** Opening Task material block **

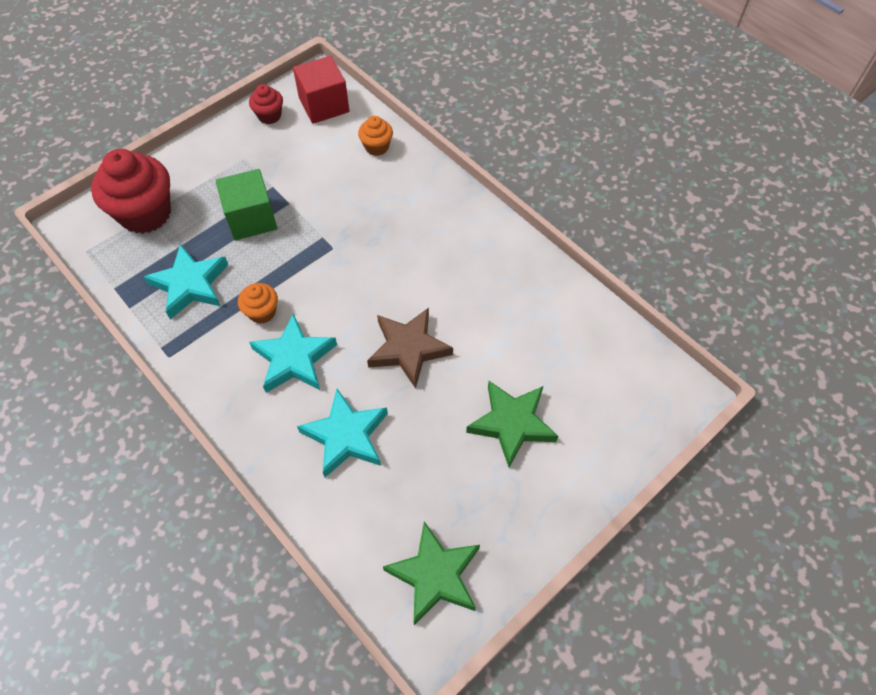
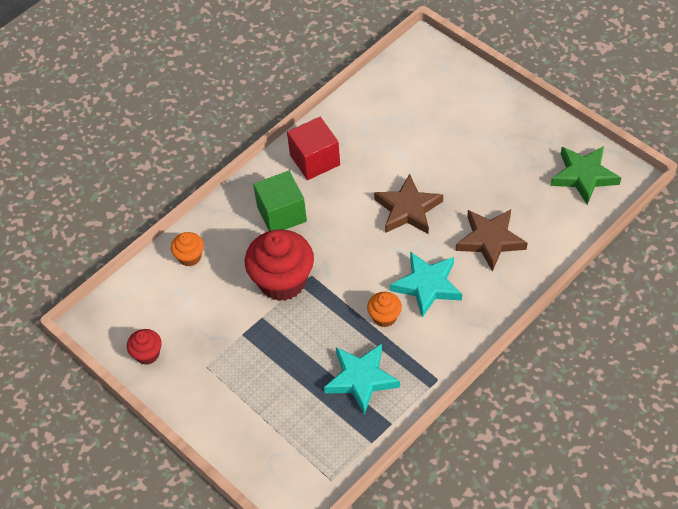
camera: 90 degrees left, 5 degrees down
(145, 213) = (280, 438): red cupcake -> red cupcake (282, 281)
(251, 219) = (282, 345): green cube -> green cube (281, 214)
(324, 105) = (133, 308): red cube -> red cube (315, 160)
(346, 436) = (490, 240): turquoise star -> brown star
(512, 424) = (463, 141): green star -> none

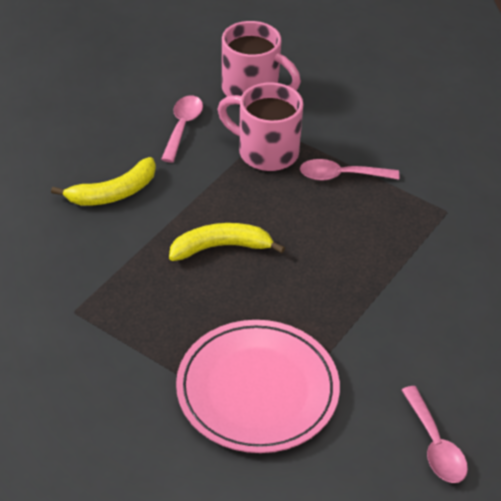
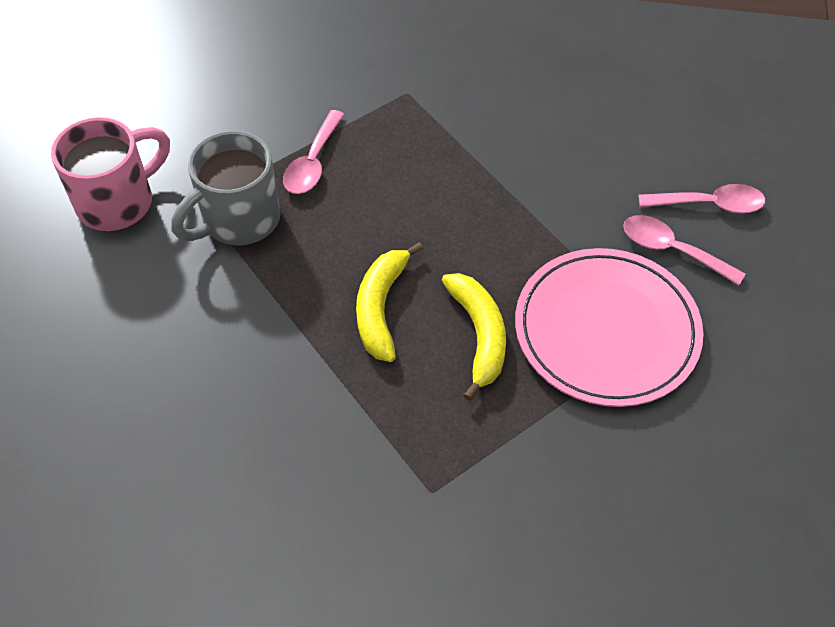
camera: 70 degrees left, 10 degrees up
(113, 193) = (236, 400): yellow banana -> yellow banana (479, 335)
(182, 127) = (148, 293): pink spoon -> pink spoon (672, 250)
(266, 152) = (239, 220): pink mug -> grey mug

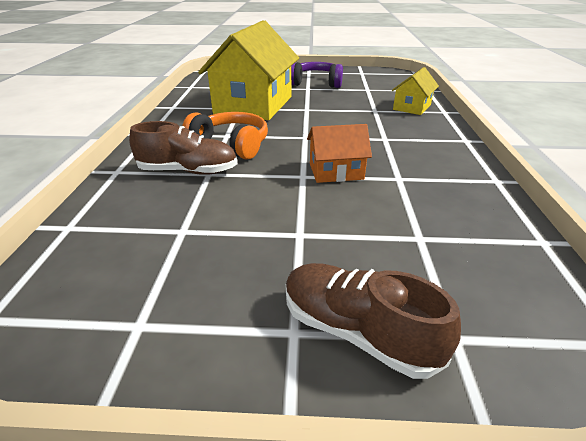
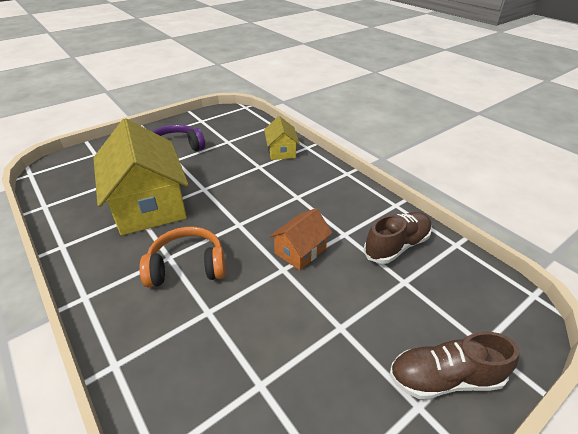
camera: 40 degrees left, 5 degrees up
(188, 171) = (187, 320): brown shoe -> brown shoe (397, 246)

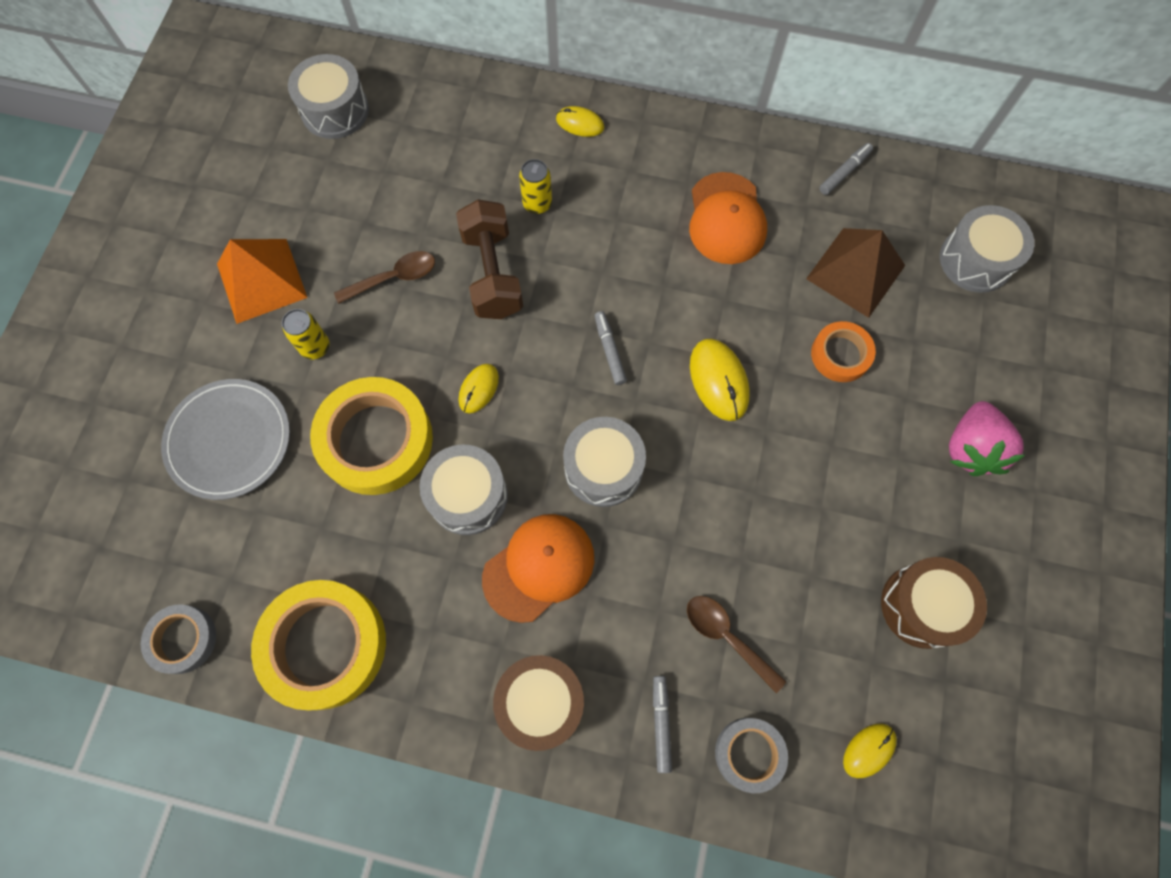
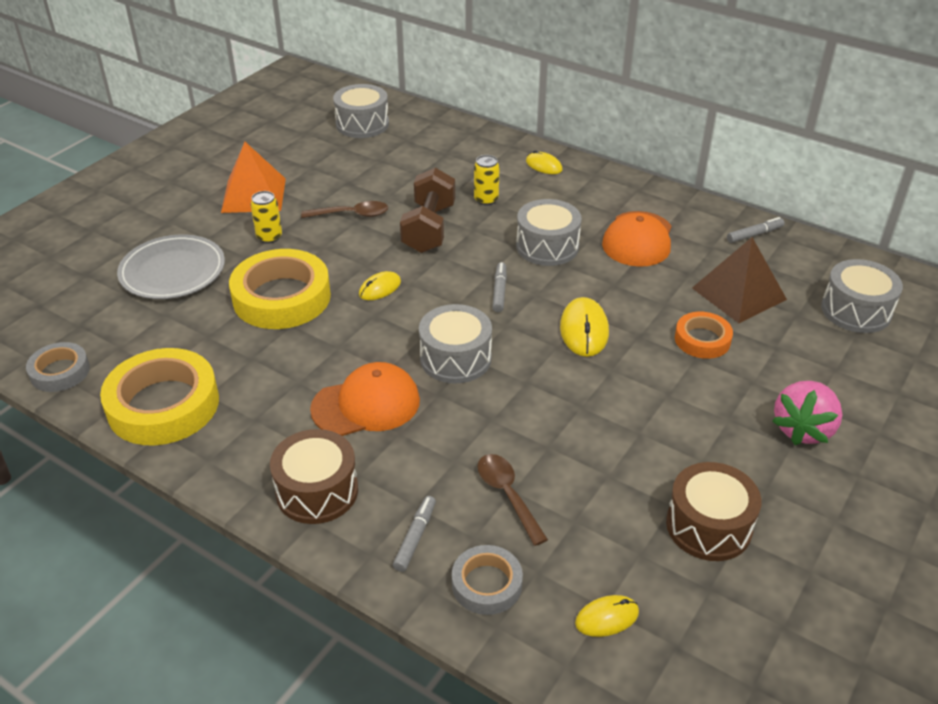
camera: 20 degrees right, 30 degrees down
(468, 496) = (334, 346): grey drum -> grey drum (547, 246)

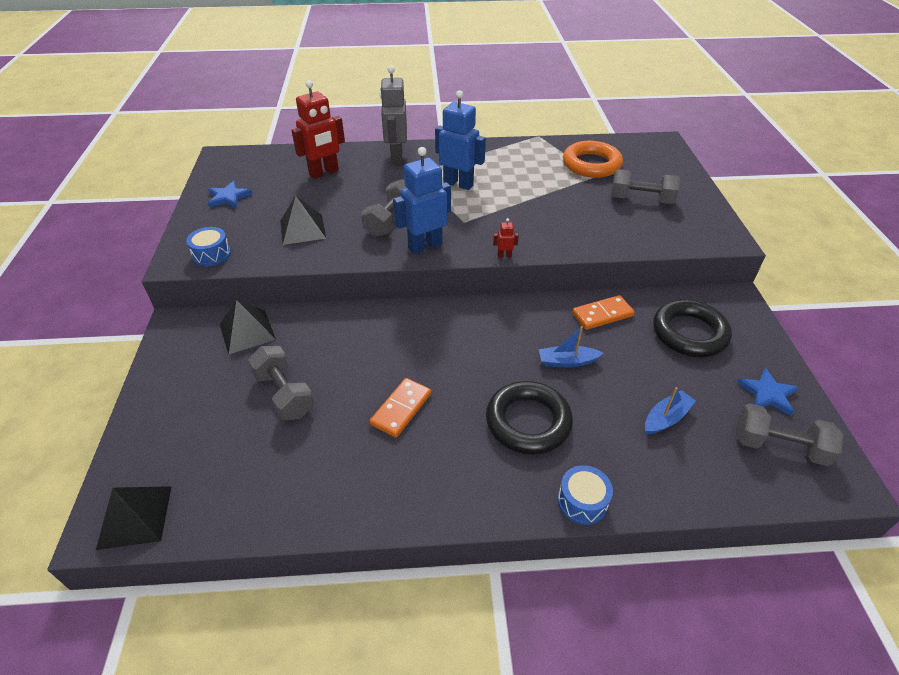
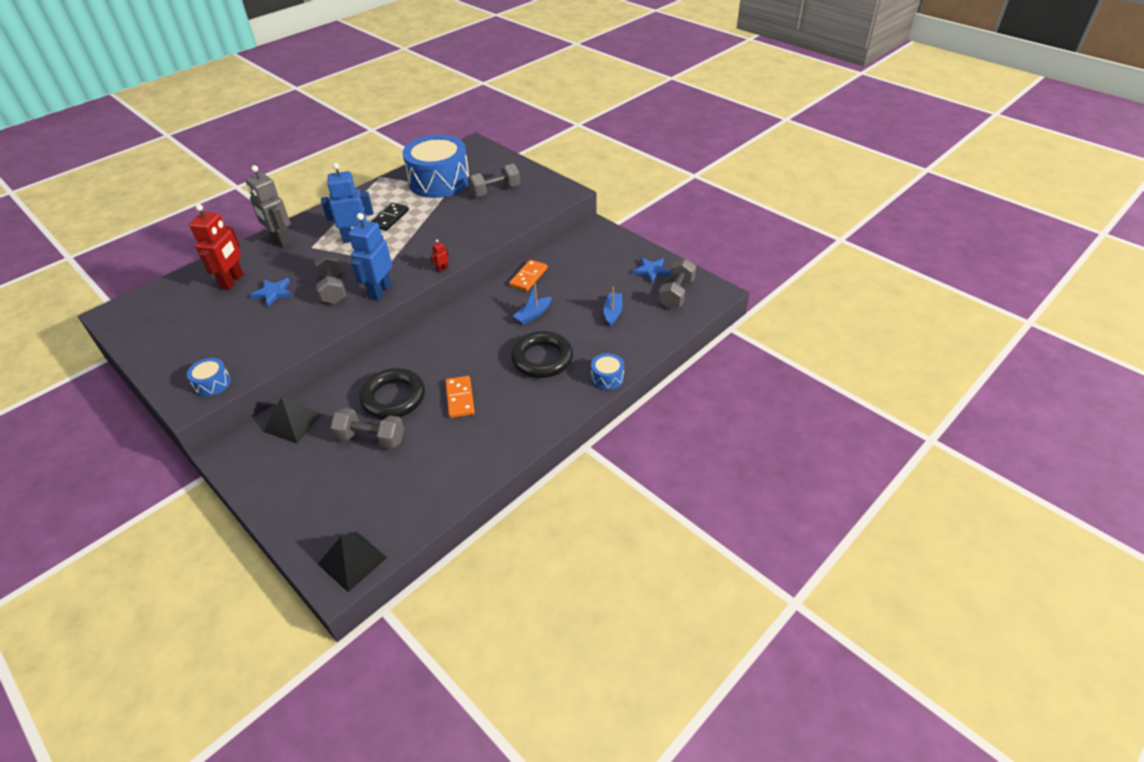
camera: 40 degrees left, 0 degrees up
(228, 197) = (167, 339): blue star -> blue star (273, 293)
(302, 229) = (268, 328): black pyramid -> none
(507, 179) = (390, 218): none -> black domino
(591, 164) = (439, 181): orange ring -> blue drum
(689, 333) = (586, 261): black ring -> black ring (393, 398)
(779, 446) = (676, 293): grey dumbbell -> grey dumbbell turned 45 degrees counterclockwise

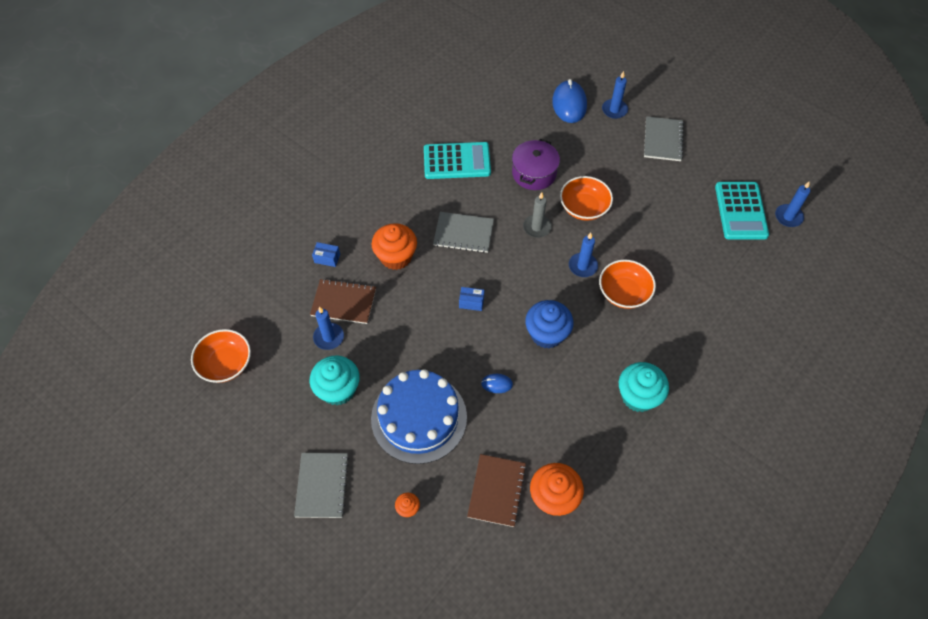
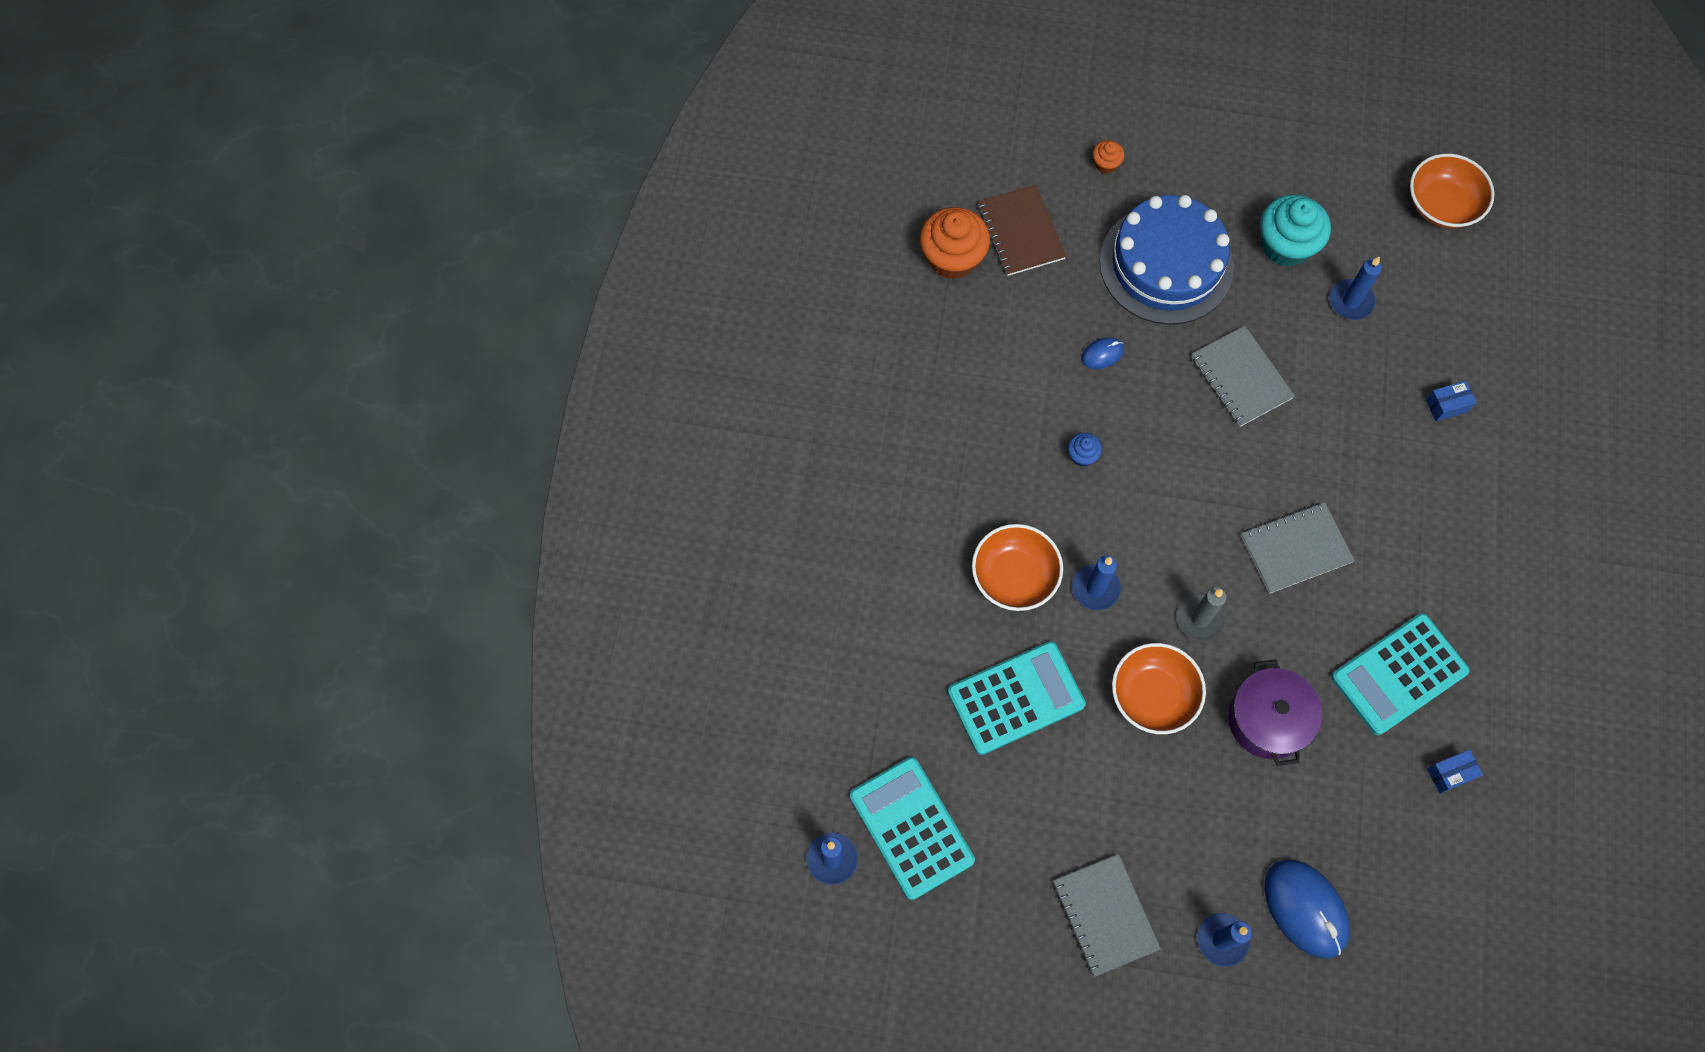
camera: 150 degrees right, 10 degrees up
(322, 485) = (1216, 138): grey notebook -> grey notebook (1241, 377)
(343, 302) = (1372, 356): brown notebook -> none
(396, 257) = (1359, 459): orange cupcake -> none
(471, 302) = (1209, 447): blue box -> blue box (1450, 774)
(547, 334) = (1082, 455): blue cupcake -> blue cupcake, size x0.47
(638, 396) = (917, 432): turquoise cupcake -> none
(656, 238) = (1016, 698): none -> turquoise calculator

** Closing Task material block **

▶ **Your task**
Output the records exactly, pictures excluded.

▶ **Answer for this exercise**
camera: 90 degrees left, 5 degrees down
(145, 213) = (280, 438): red cupcake -> red cupcake (282, 281)
(251, 219) = (282, 345): green cube -> green cube (281, 214)
(324, 105) = (133, 308): red cube -> red cube (315, 160)
(346, 436) = (490, 240): turquoise star -> brown star
(512, 424) = (463, 141): green star -> none

camera: 70 degrees left, 10 degrees up
(113, 193) = (236, 400): yellow banana -> yellow banana (479, 335)
(182, 127) = (148, 293): pink spoon -> pink spoon (672, 250)
(266, 152) = (239, 220): pink mug -> grey mug

camera: 40 degrees left, 5 degrees up
(188, 171) = (187, 320): brown shoe -> brown shoe (397, 246)

camera: 20 degrees right, 30 degrees down
(468, 496) = (334, 346): grey drum -> grey drum (547, 246)

camera: 40 degrees left, 0 degrees up
(228, 197) = (167, 339): blue star -> blue star (273, 293)
(302, 229) = (268, 328): black pyramid -> none
(507, 179) = (390, 218): none -> black domino
(591, 164) = (439, 181): orange ring -> blue drum
(689, 333) = (586, 261): black ring -> black ring (393, 398)
(779, 446) = (676, 293): grey dumbbell -> grey dumbbell turned 45 degrees counterclockwise

camera: 150 degrees right, 10 degrees up
(322, 485) = (1216, 138): grey notebook -> grey notebook (1241, 377)
(343, 302) = (1372, 356): brown notebook -> none
(396, 257) = (1359, 459): orange cupcake -> none
(471, 302) = (1209, 447): blue box -> blue box (1450, 774)
(547, 334) = (1082, 455): blue cupcake -> blue cupcake, size x0.47
(638, 396) = (917, 432): turquoise cupcake -> none
(656, 238) = (1016, 698): none -> turquoise calculator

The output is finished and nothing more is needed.